Source data:
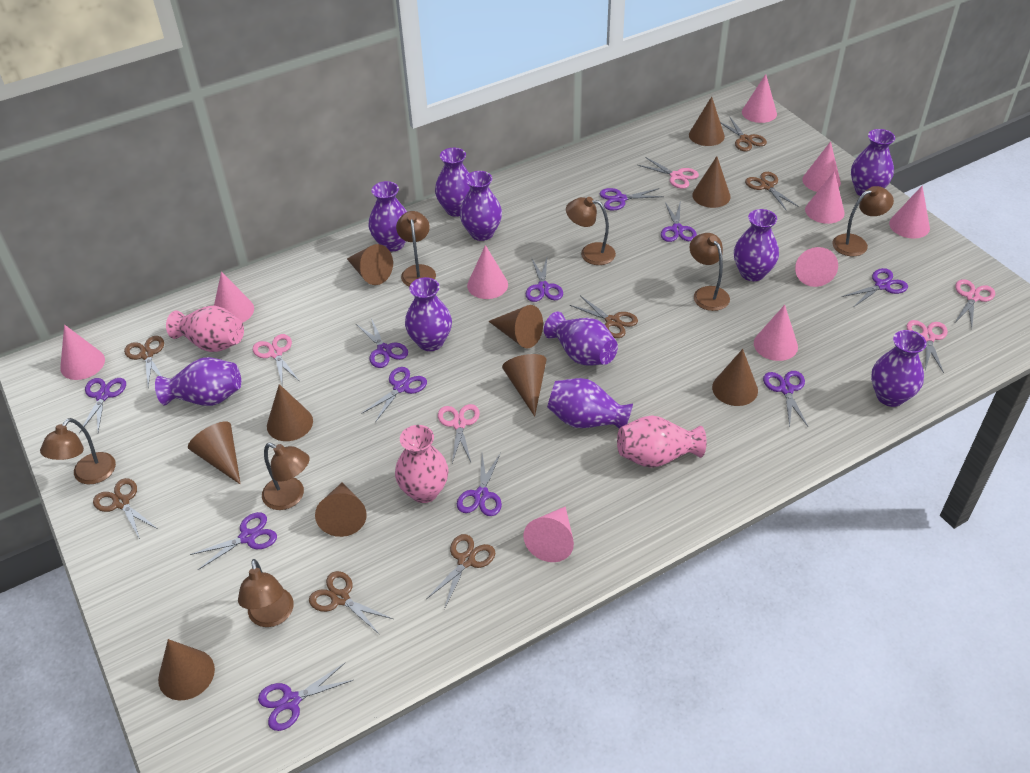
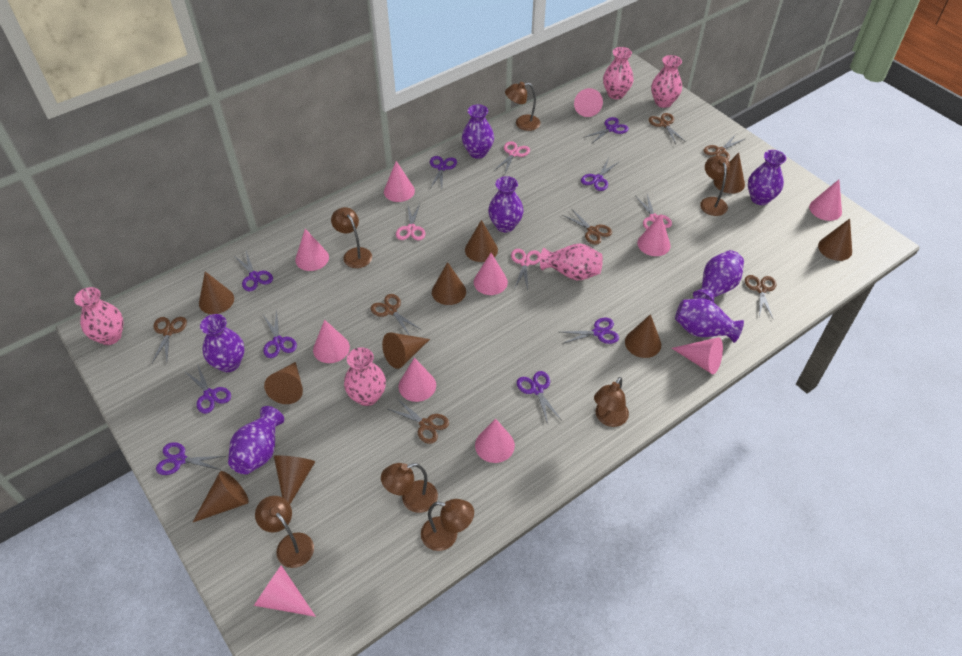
pink cone: 10 -> 11
pink scissors: 5 -> 4
pink vase: 3 -> 5
purple scissors: 11 -> 9
purple vase: 10 -> 7

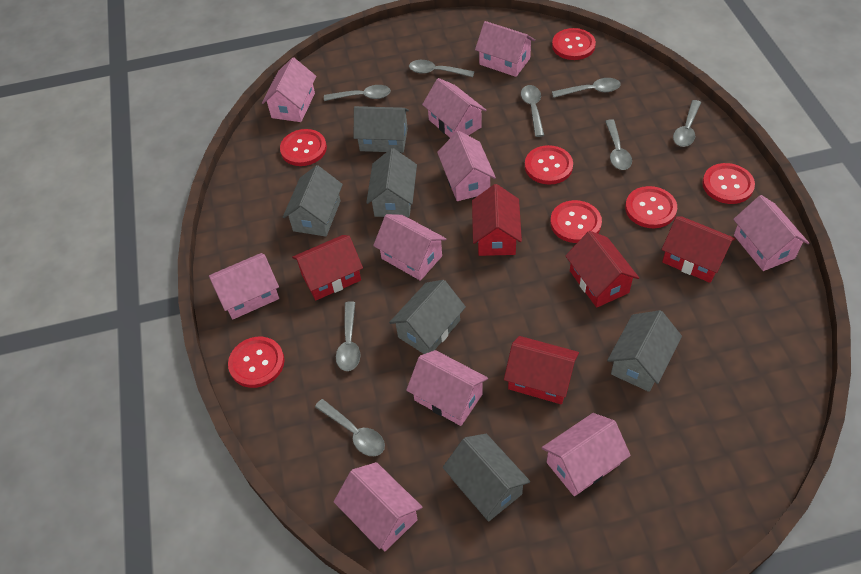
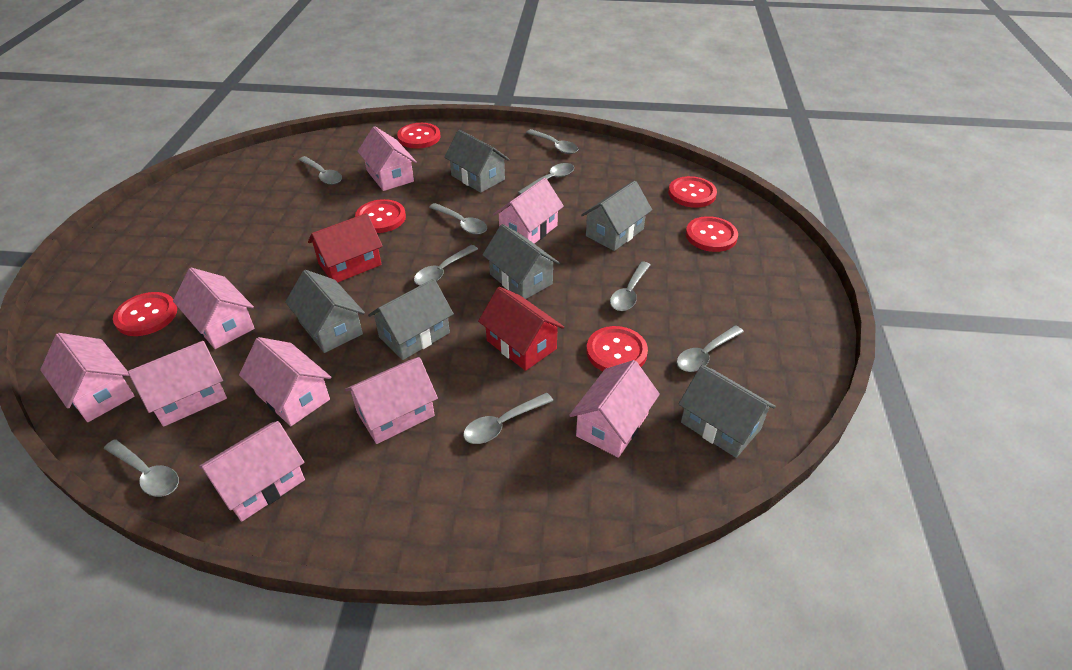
grey spoon: 8 -> 9
pink house: 10 -> 9
red button: 7 -> 6
red house: 5 -> 2

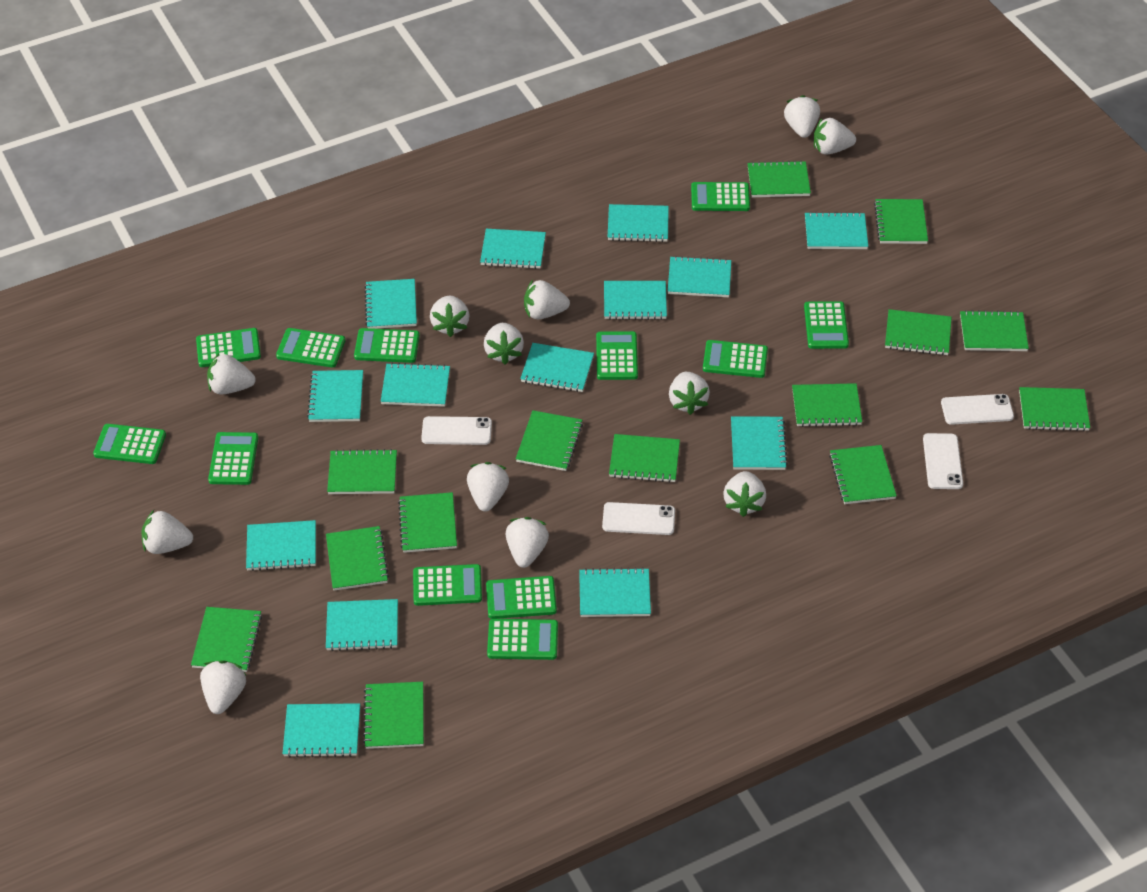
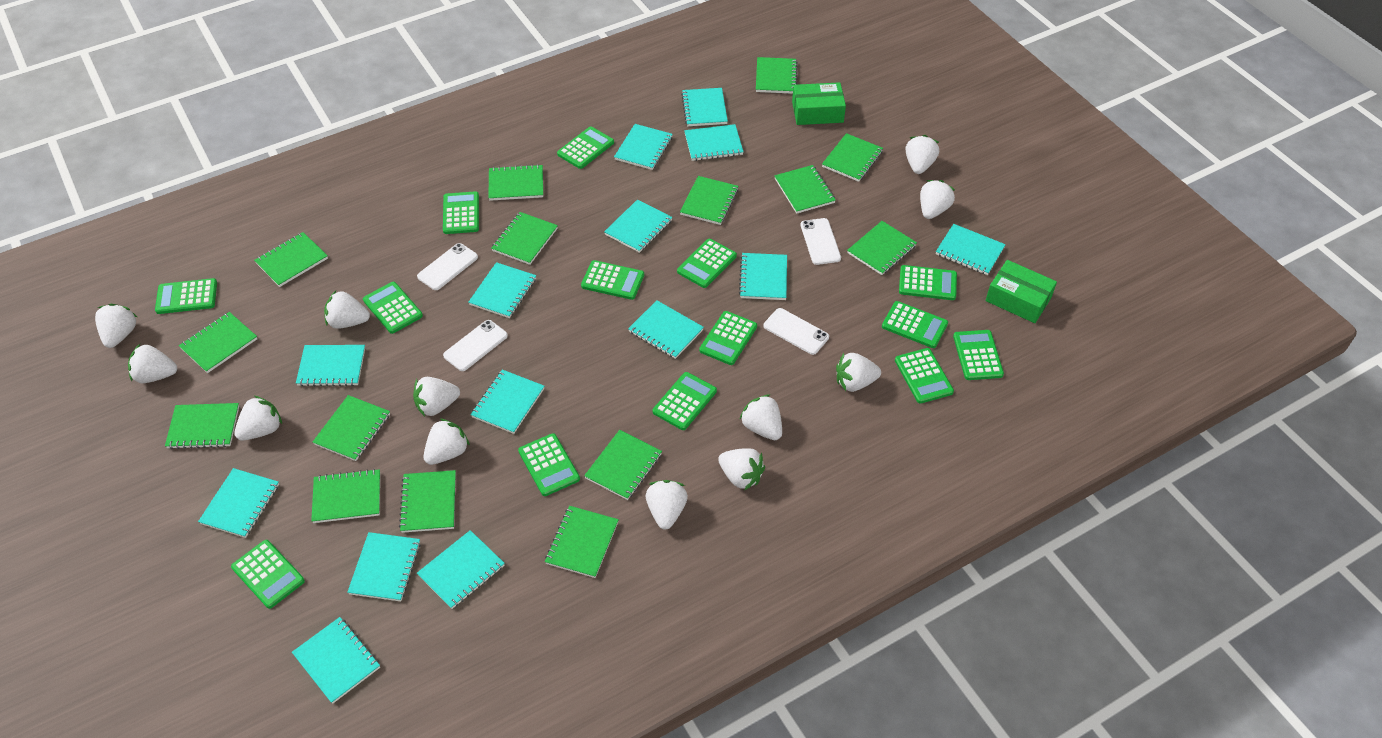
green box: 0 -> 2
green calculator: 12 -> 14
green notebook: 14 -> 15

Task objective: Go to the line containing "purple vase: 10 -> 7", then write out word for word every line from there to the end of the listing. Keep both end lines and drop the pictures.

Answer to the exercise:
purple vase: 10 -> 7

grey spoon: 8 -> 9
pink house: 10 -> 9
red button: 7 -> 6
red house: 5 -> 2

green box: 0 -> 2
green calculator: 12 -> 14
green notebook: 14 -> 15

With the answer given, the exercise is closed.